--- Material supplied Enclosed Below ---

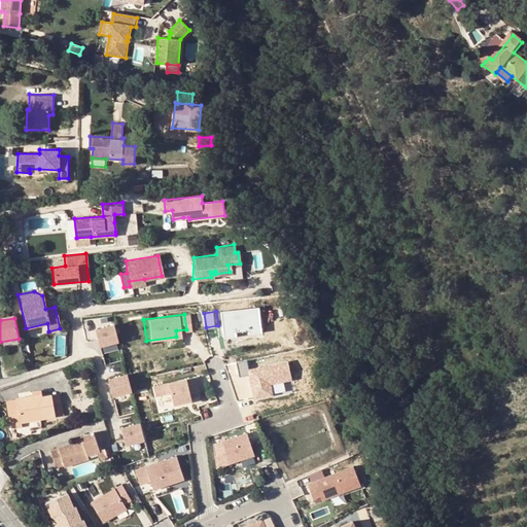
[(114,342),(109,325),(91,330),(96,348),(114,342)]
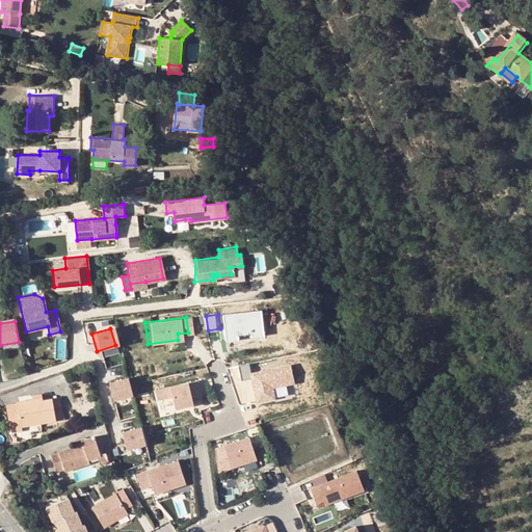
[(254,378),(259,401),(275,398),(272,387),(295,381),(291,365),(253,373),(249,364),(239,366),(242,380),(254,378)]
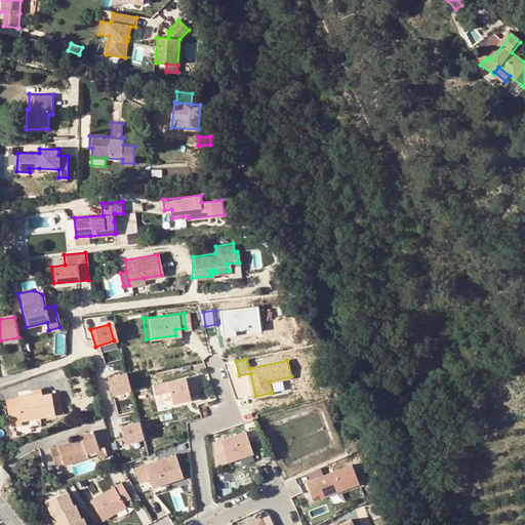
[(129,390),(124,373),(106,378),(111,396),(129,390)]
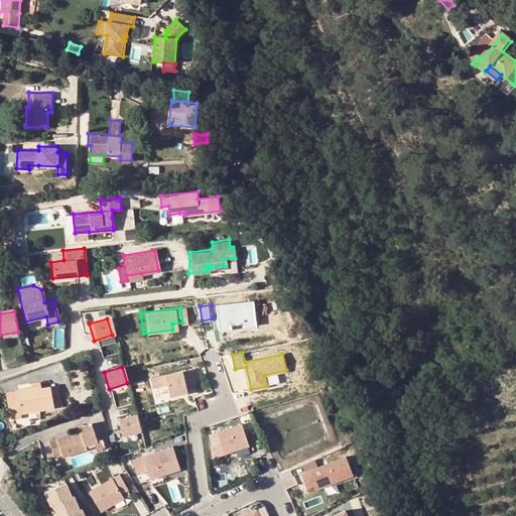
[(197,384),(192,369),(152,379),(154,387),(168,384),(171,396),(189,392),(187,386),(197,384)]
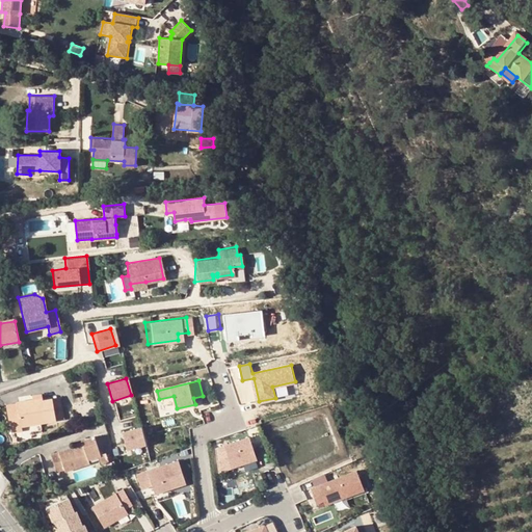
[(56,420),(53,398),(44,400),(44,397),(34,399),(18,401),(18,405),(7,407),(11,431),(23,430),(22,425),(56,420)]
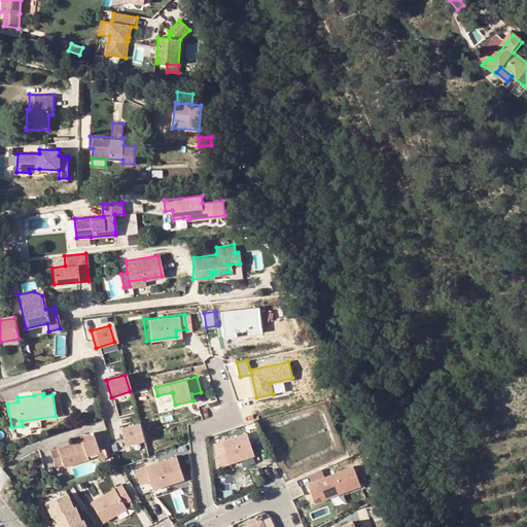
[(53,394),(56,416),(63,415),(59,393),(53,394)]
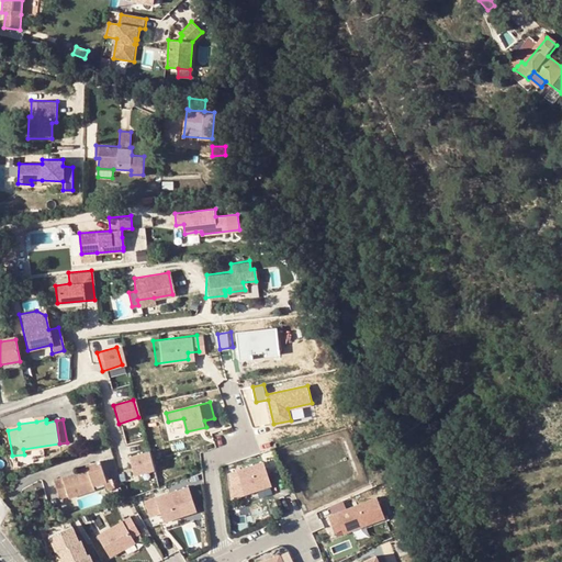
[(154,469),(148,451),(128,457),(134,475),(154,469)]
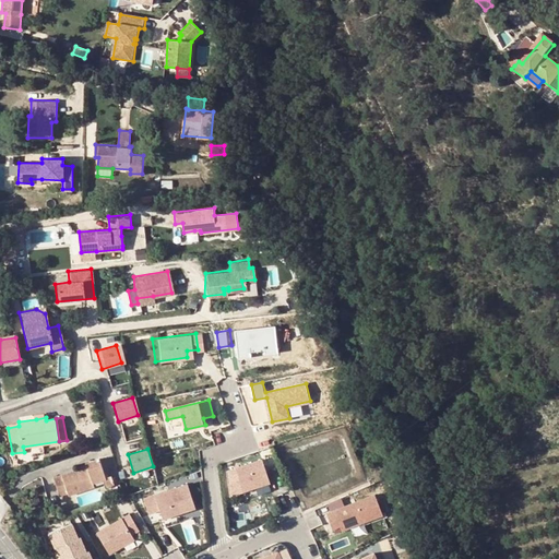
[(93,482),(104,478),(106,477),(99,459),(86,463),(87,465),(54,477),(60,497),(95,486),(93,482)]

--- End of Enclosed Material supplied ---

*Task description*
Start at the line containing "[(129,390),(124,373),(106,378),(111,396),(129,390)]" above and stop at the line containing "[(154,469),(148,451),(128,457),(134,475),(154,469)]". Output those lines exactly, both included, but none of the pictures.

*Response to this task*
[(129,390),(124,373),(106,378),(111,396),(129,390)]
[(197,384),(192,369),(152,379),(154,387),(168,384),(171,396),(189,392),(187,386),(197,384)]
[(56,420),(53,398),(44,400),(44,397),(34,399),(18,401),(18,405),(7,407),(11,431),(23,430),(22,425),(56,420)]
[(53,394),(56,416),(63,415),(59,393),(53,394)]
[(154,469),(148,451),(128,457),(134,475),(154,469)]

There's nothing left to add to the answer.